Problem to solve — The answer must consist of every line below that holds the word "button".

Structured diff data

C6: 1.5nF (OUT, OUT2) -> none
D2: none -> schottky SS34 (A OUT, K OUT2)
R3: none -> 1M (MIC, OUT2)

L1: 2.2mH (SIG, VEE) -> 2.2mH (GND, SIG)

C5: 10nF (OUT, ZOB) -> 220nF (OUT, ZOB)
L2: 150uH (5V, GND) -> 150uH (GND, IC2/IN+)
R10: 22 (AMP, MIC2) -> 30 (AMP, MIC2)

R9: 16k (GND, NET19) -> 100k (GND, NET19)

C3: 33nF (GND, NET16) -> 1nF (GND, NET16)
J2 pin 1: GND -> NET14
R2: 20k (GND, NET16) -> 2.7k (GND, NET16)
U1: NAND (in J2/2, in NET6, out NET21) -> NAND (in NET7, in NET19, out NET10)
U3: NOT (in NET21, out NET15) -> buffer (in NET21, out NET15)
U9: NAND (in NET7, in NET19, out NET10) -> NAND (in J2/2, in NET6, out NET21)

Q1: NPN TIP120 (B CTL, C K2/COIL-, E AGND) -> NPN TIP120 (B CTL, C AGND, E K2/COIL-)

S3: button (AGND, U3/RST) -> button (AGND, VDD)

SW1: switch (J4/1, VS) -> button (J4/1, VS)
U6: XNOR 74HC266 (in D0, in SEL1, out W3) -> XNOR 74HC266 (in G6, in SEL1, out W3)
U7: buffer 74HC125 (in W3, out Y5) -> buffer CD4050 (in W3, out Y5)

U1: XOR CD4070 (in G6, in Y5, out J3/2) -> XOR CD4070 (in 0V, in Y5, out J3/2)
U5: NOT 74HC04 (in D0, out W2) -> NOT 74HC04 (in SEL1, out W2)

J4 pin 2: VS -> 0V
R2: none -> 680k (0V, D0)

Answer to the problem —
S3: button (AGND, U3/RST) -> button (AGND, VDD)
SW1: switch (J4/1, VS) -> button (J4/1, VS)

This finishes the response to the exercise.